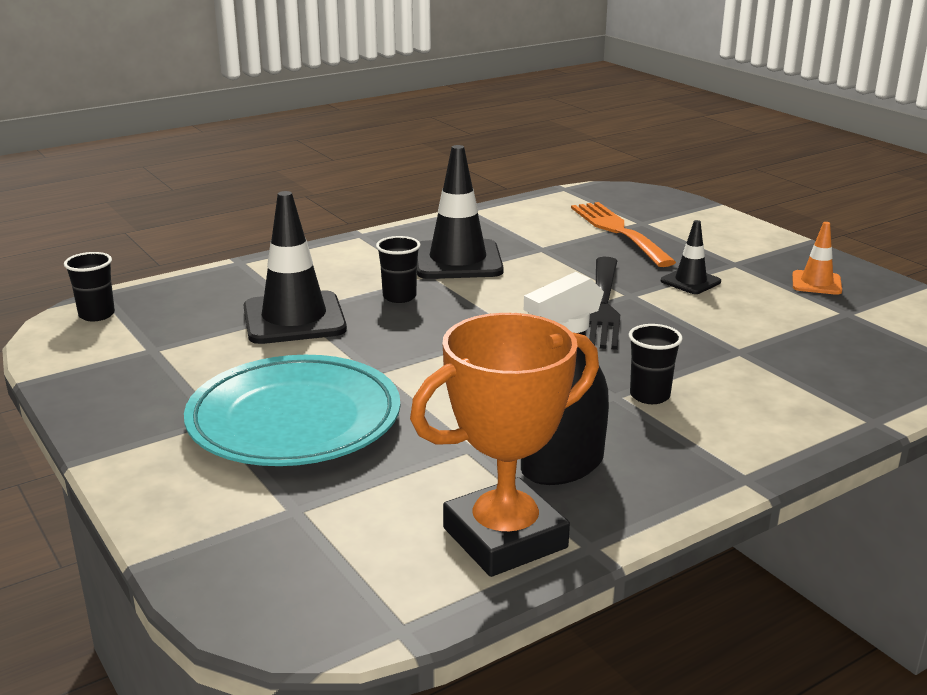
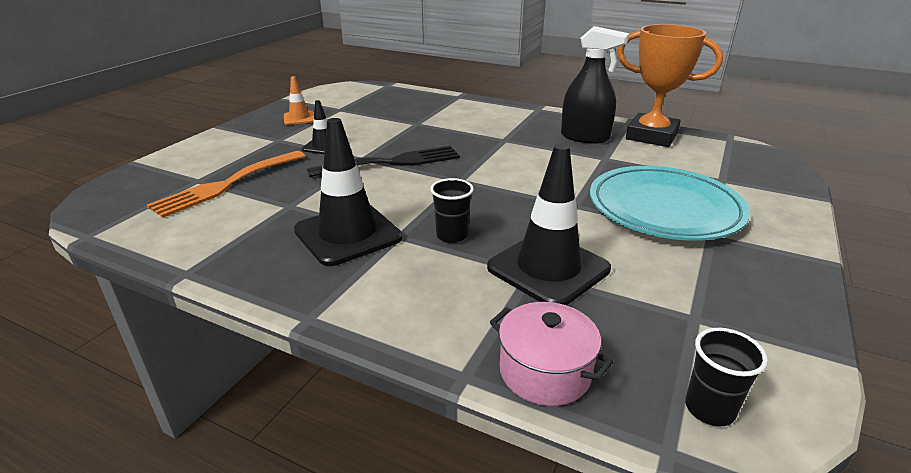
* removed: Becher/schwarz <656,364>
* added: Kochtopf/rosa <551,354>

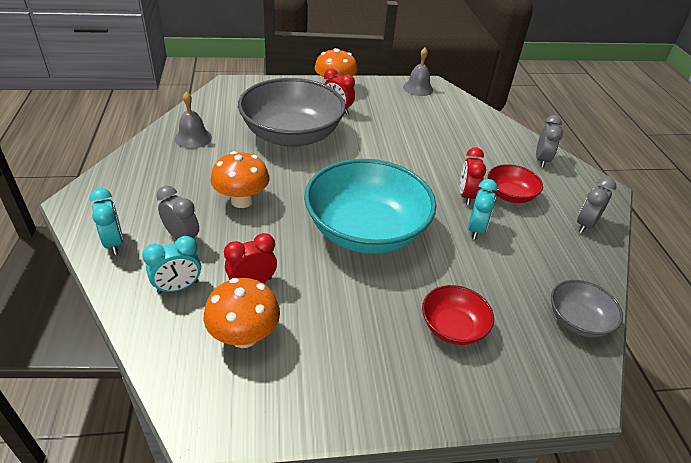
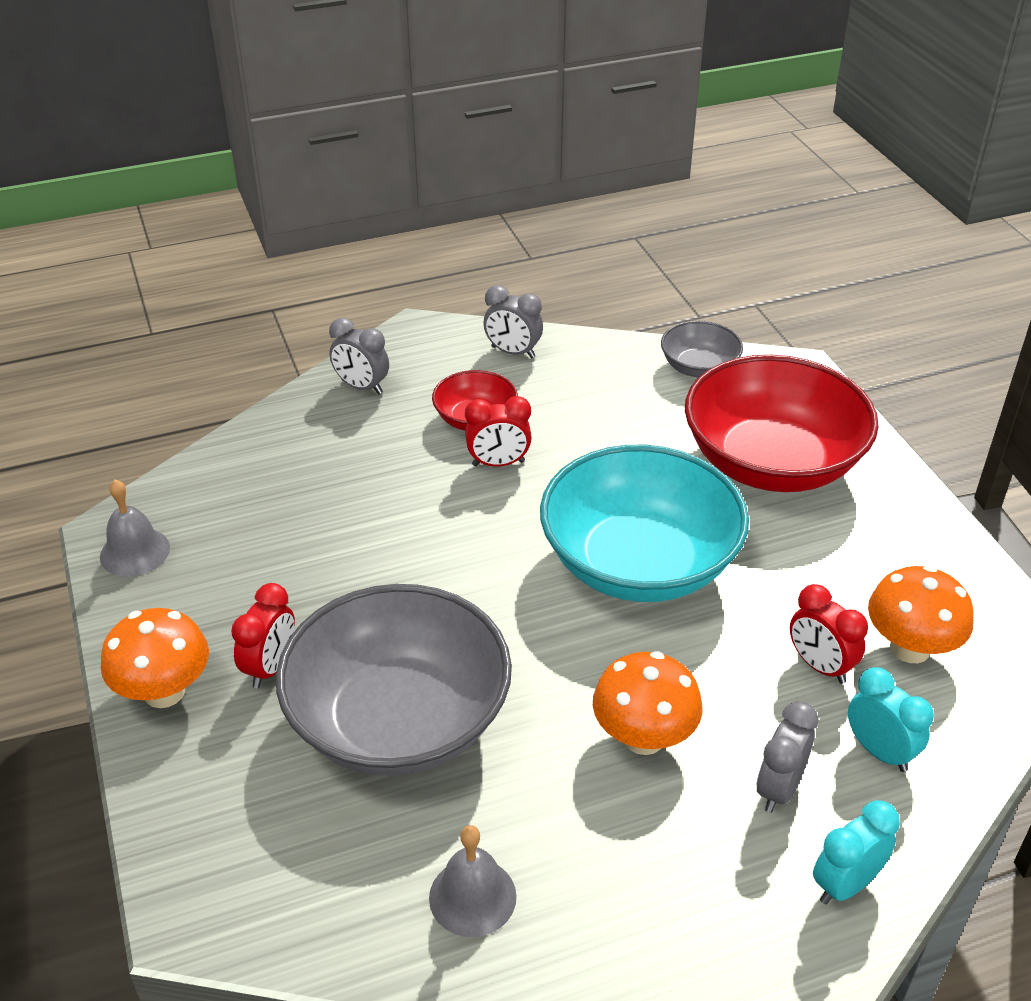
* turned: Wecker/grau <549,141> = <359,356> 150 degrees counterclockwise
* removed: Wecker/türkis <483,209>
* resized: Schüssel/rot <458,315> = <782,423> x2.11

──────────────────────────────

What is being asked. Repeat, exactly and in full, every entry in the data, but not the pictures.

Solved problem.
* removed: Becher/schwarz <656,364>
* added: Kochtopf/rosa <551,354>

* turned: Wecker/grau <549,141> = <359,356> 150 degrees counterclockwise
* removed: Wecker/türkis <483,209>
* resized: Schüssel/rot <458,315> = <782,423> x2.11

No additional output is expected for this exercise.